# DATA PROVIDED
━━━━━━━━

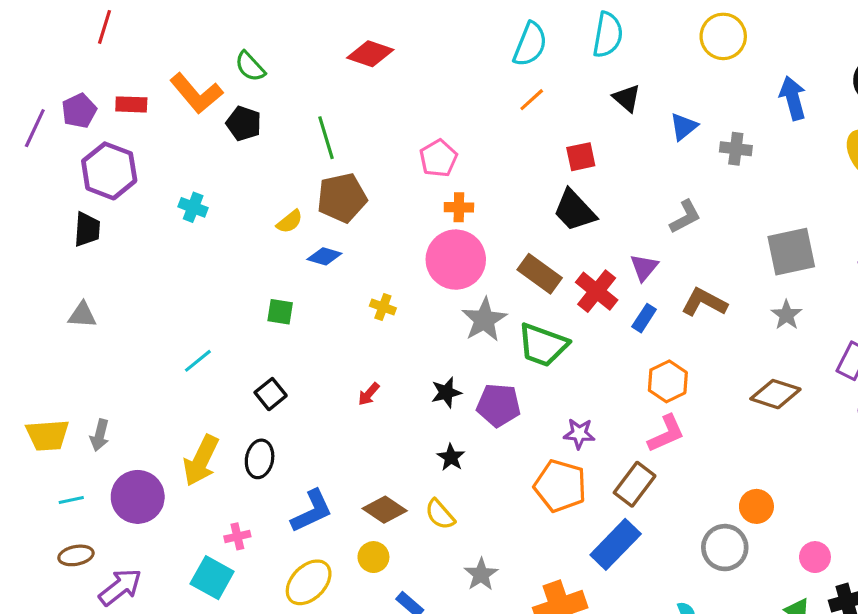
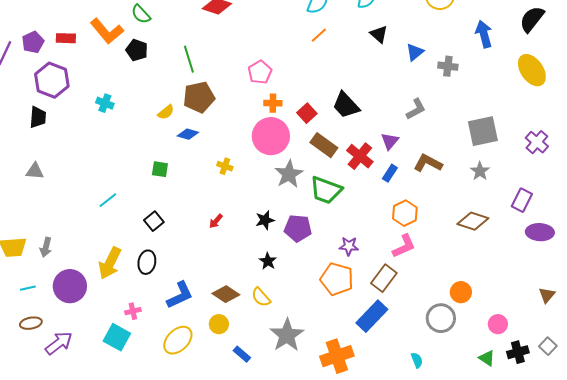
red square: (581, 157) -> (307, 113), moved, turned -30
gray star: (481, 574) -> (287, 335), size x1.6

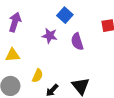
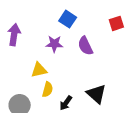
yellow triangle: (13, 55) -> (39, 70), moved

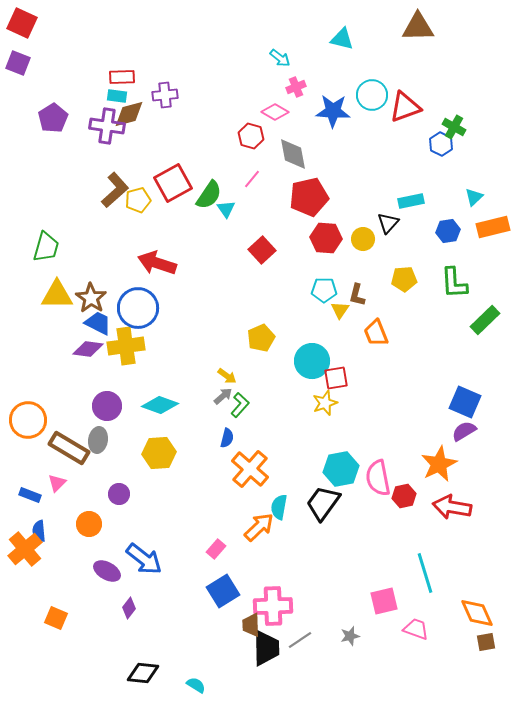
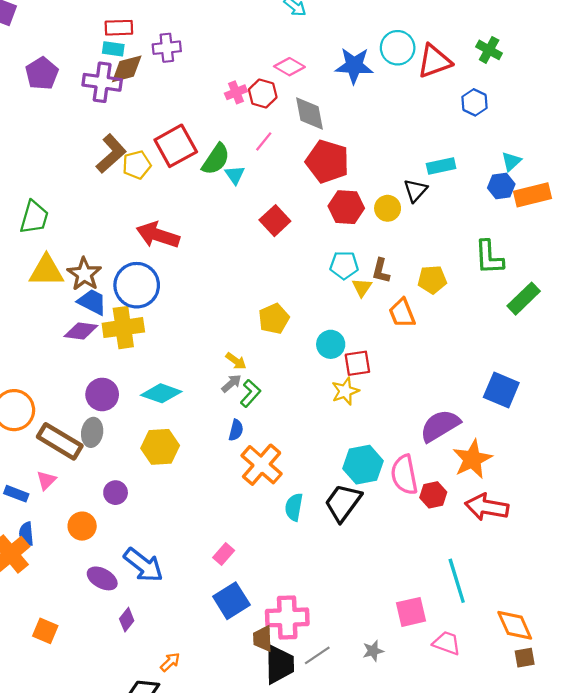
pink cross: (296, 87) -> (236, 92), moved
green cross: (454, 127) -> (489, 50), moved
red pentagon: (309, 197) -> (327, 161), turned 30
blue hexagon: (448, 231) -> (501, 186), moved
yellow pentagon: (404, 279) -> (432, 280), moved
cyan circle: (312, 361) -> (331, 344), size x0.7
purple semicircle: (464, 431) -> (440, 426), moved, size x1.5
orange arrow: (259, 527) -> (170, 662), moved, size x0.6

━━━━━━━━

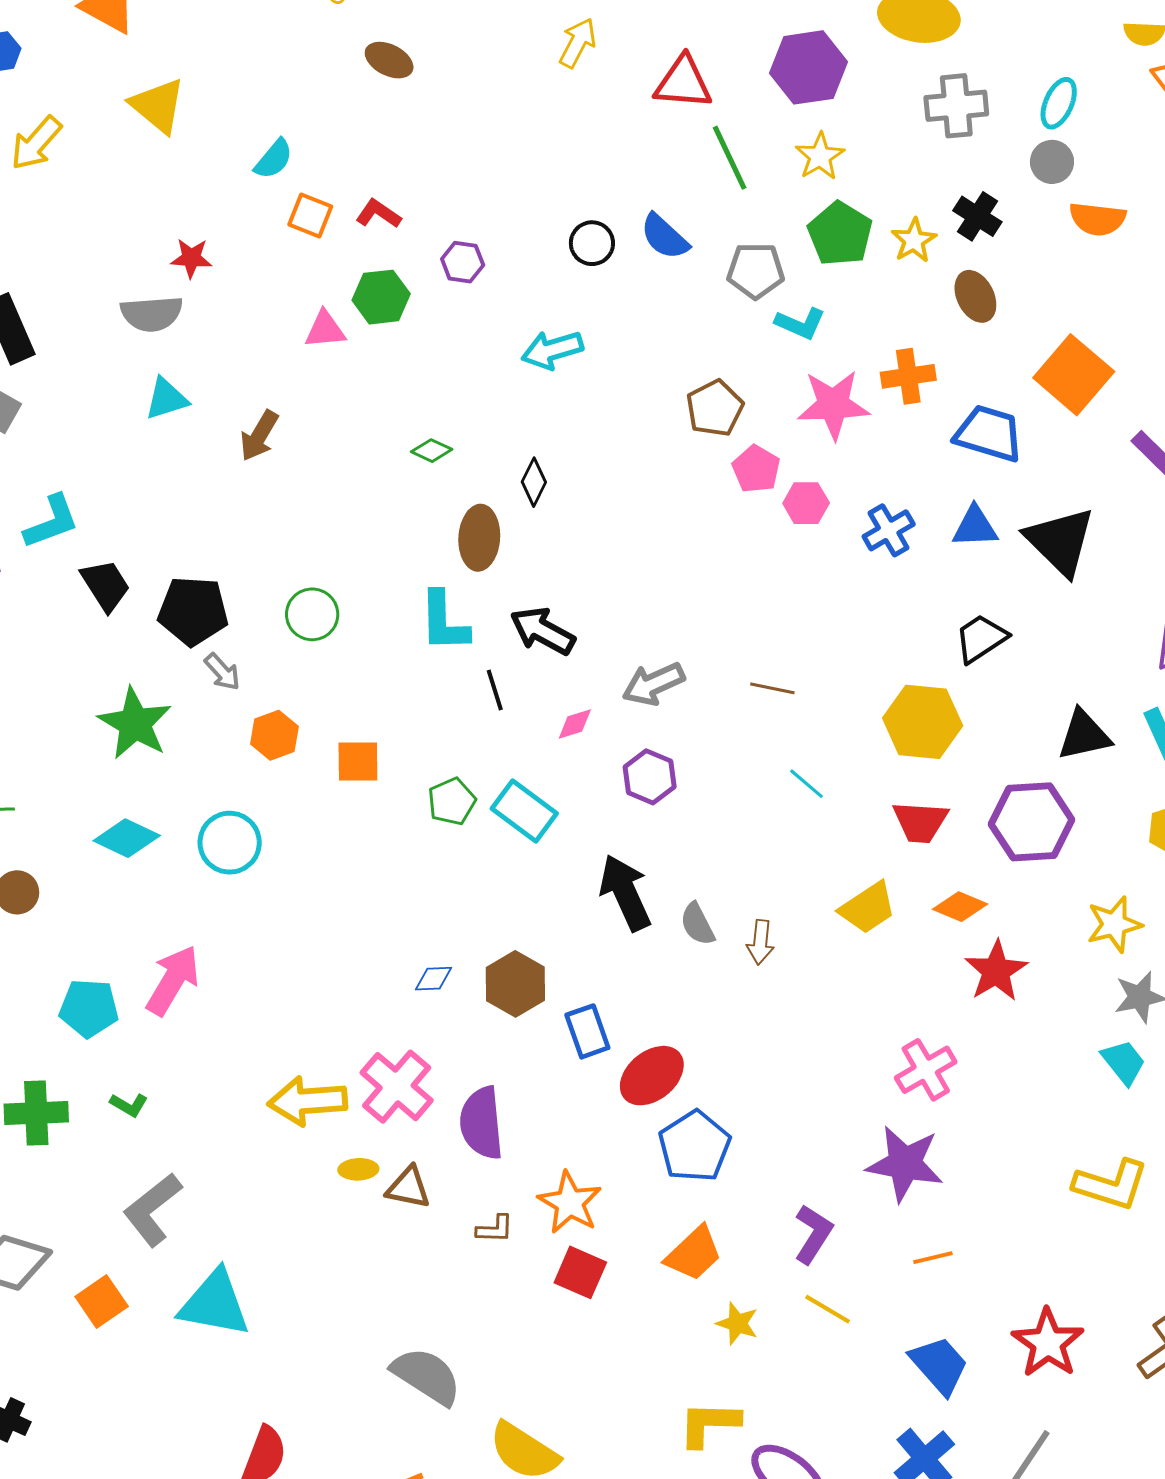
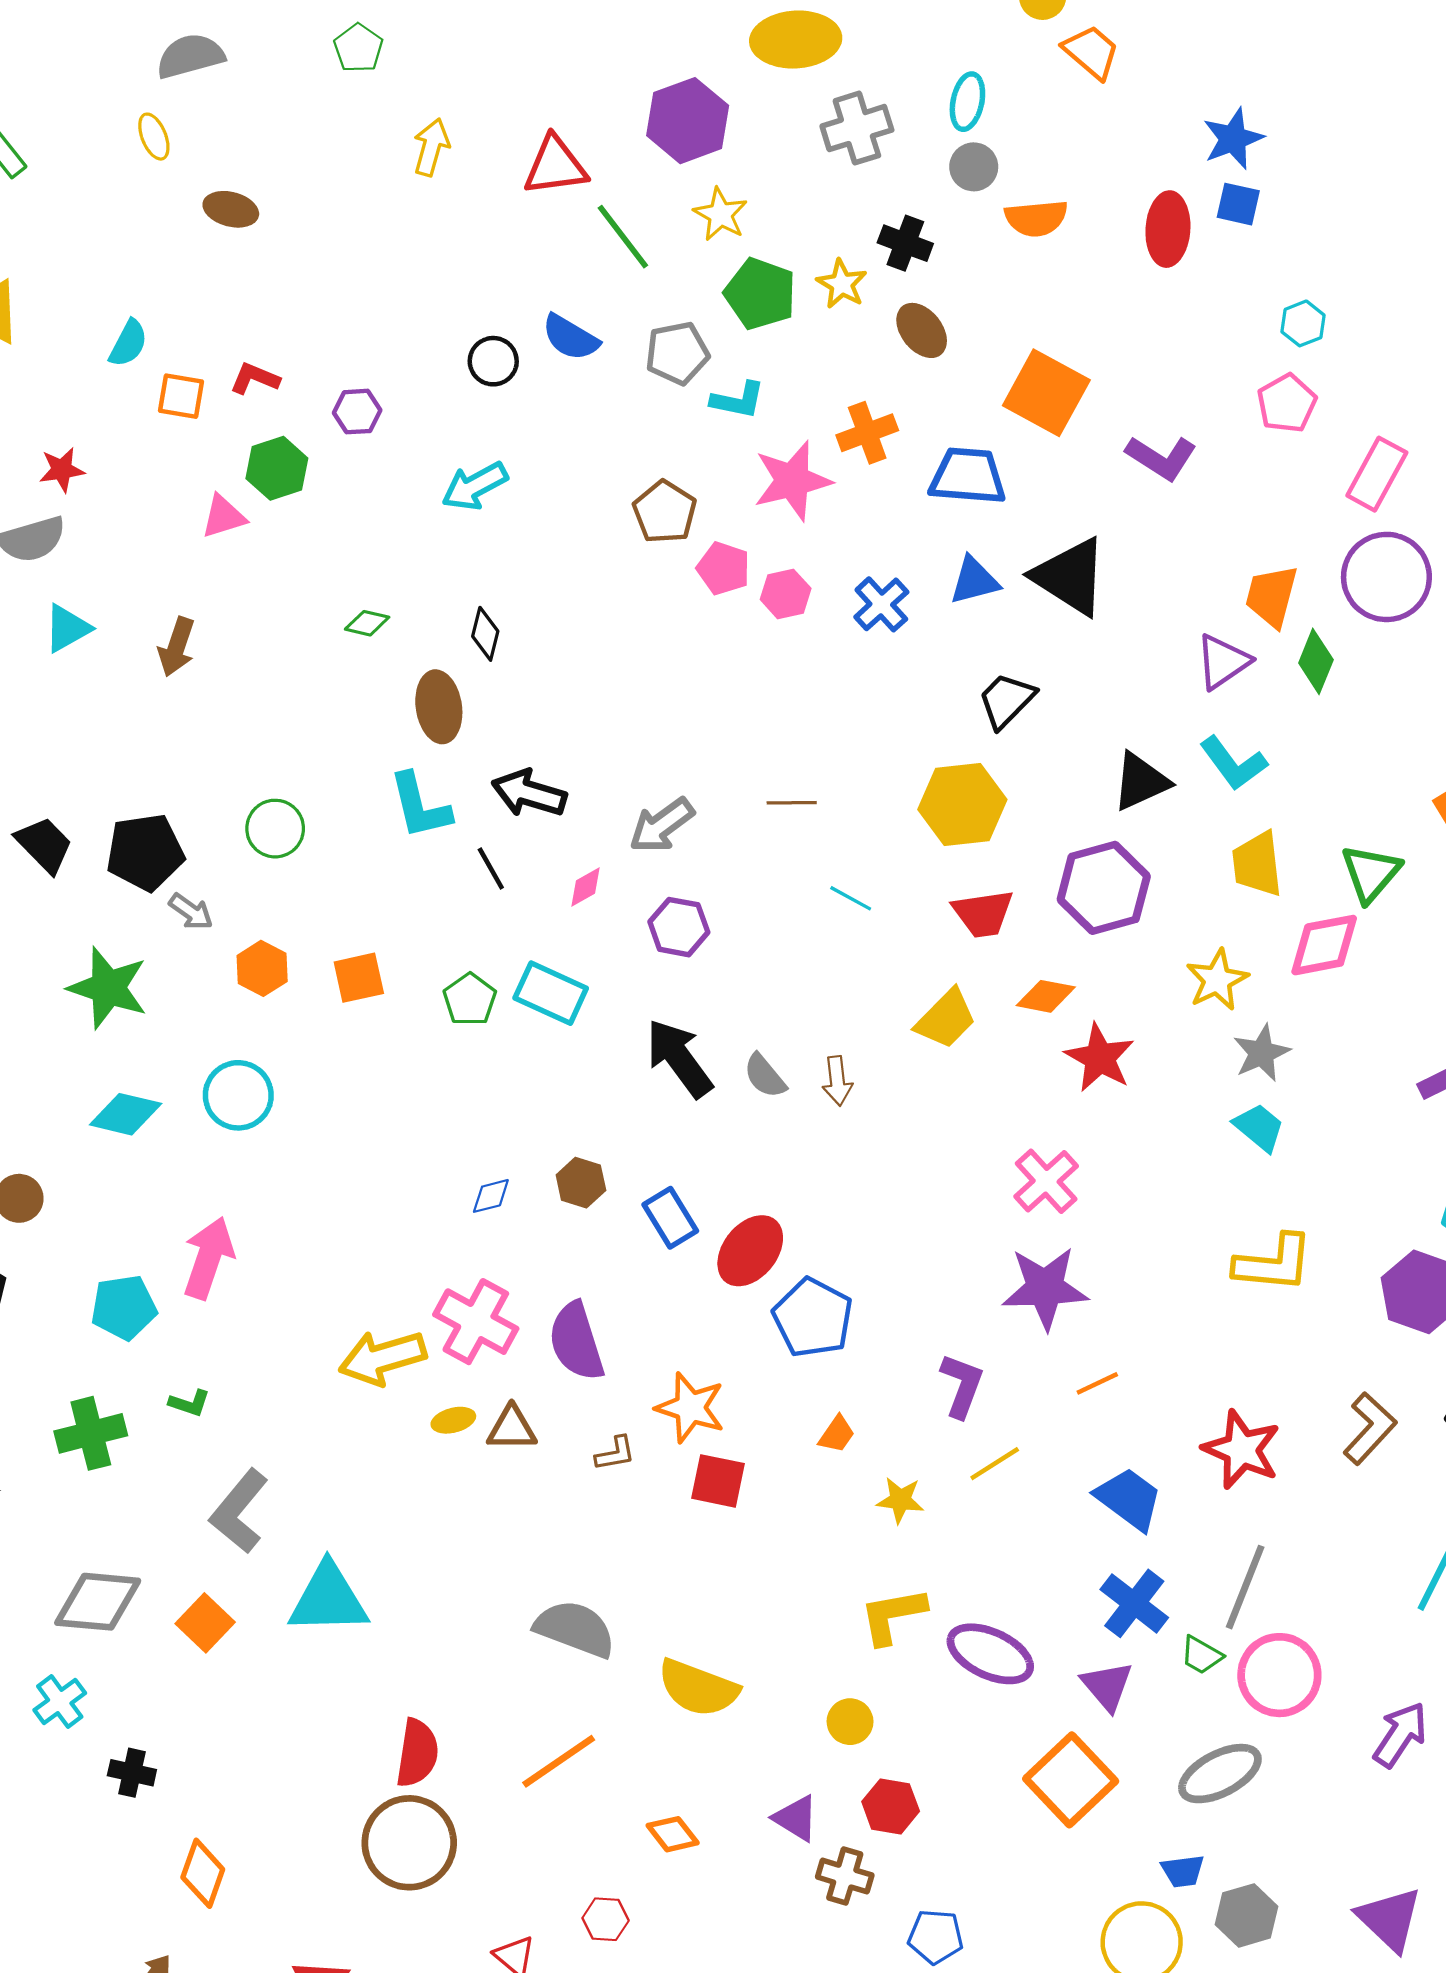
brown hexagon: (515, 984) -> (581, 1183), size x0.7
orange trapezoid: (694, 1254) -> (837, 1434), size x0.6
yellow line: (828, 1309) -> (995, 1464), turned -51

━━━━━━━━

# PROBLEM REQUIREMENTS
Reproduce the lines of the entries above from the one with "brown hexagon: (515, 984)" to the one with "yellow line: (828, 1309)", both included, exactly and without any other line.

# OUTPUT OF THE EXERCISE
brown hexagon: (515, 984) -> (581, 1183), size x0.7
orange trapezoid: (694, 1254) -> (837, 1434), size x0.6
yellow line: (828, 1309) -> (995, 1464), turned -51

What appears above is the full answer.